• _Your objective_
Count the lines below that contain the word "blue" and give only the number.

• _Data shown_

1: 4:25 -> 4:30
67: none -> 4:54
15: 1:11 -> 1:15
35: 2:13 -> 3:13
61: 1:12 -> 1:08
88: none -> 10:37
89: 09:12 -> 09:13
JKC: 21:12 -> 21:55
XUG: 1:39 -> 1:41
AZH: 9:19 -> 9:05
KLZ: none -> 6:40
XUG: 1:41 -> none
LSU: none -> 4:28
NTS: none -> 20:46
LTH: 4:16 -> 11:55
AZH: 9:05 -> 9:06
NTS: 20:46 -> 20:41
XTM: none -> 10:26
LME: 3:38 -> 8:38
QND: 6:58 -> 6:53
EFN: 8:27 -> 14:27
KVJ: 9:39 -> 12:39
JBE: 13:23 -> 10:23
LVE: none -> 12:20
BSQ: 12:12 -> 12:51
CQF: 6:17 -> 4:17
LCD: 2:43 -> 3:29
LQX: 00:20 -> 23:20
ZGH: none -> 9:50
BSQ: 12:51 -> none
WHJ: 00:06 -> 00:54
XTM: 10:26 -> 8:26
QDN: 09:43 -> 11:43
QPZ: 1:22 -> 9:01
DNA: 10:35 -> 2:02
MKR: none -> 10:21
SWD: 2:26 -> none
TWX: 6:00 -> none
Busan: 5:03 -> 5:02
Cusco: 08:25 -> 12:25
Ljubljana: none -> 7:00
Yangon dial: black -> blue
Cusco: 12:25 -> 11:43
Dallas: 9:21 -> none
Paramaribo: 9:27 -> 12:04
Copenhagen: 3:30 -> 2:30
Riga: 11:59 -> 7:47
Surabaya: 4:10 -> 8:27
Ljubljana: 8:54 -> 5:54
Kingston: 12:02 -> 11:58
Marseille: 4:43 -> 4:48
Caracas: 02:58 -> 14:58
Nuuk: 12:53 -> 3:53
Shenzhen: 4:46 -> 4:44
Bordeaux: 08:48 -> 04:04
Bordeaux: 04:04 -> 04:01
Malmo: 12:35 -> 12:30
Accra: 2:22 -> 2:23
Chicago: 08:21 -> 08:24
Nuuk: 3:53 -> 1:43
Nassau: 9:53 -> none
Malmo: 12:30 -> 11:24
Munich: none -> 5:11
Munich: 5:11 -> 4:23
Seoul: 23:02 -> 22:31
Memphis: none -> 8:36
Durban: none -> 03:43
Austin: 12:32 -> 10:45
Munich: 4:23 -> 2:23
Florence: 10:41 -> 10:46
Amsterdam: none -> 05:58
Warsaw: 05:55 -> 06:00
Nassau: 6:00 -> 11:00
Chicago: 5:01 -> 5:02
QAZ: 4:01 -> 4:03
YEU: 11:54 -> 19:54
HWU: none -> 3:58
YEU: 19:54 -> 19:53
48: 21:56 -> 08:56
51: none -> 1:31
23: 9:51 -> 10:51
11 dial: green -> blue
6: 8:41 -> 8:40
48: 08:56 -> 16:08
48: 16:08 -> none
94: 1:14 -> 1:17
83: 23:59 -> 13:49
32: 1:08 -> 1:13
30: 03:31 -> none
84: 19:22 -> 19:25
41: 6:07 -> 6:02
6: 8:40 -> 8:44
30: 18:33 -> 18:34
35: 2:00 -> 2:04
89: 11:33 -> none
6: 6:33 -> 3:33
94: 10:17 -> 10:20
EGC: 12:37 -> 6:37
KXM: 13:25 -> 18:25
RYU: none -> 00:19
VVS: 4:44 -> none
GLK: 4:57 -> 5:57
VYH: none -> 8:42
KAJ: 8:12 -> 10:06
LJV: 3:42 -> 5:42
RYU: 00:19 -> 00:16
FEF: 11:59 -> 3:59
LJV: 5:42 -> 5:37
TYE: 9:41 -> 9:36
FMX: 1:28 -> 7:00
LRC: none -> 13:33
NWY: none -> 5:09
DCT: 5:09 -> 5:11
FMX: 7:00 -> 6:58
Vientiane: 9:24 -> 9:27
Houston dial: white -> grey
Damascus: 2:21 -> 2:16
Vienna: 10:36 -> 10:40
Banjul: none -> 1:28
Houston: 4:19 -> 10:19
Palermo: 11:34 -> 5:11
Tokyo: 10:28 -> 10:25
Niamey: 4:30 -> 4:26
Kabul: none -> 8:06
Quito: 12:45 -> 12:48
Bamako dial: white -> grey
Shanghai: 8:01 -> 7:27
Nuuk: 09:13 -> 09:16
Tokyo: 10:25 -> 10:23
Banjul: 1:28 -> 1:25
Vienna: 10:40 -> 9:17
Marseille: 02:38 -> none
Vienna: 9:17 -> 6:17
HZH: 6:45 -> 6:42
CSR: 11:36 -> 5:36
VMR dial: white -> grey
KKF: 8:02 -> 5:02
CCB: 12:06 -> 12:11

• _Solution for this exercise_
2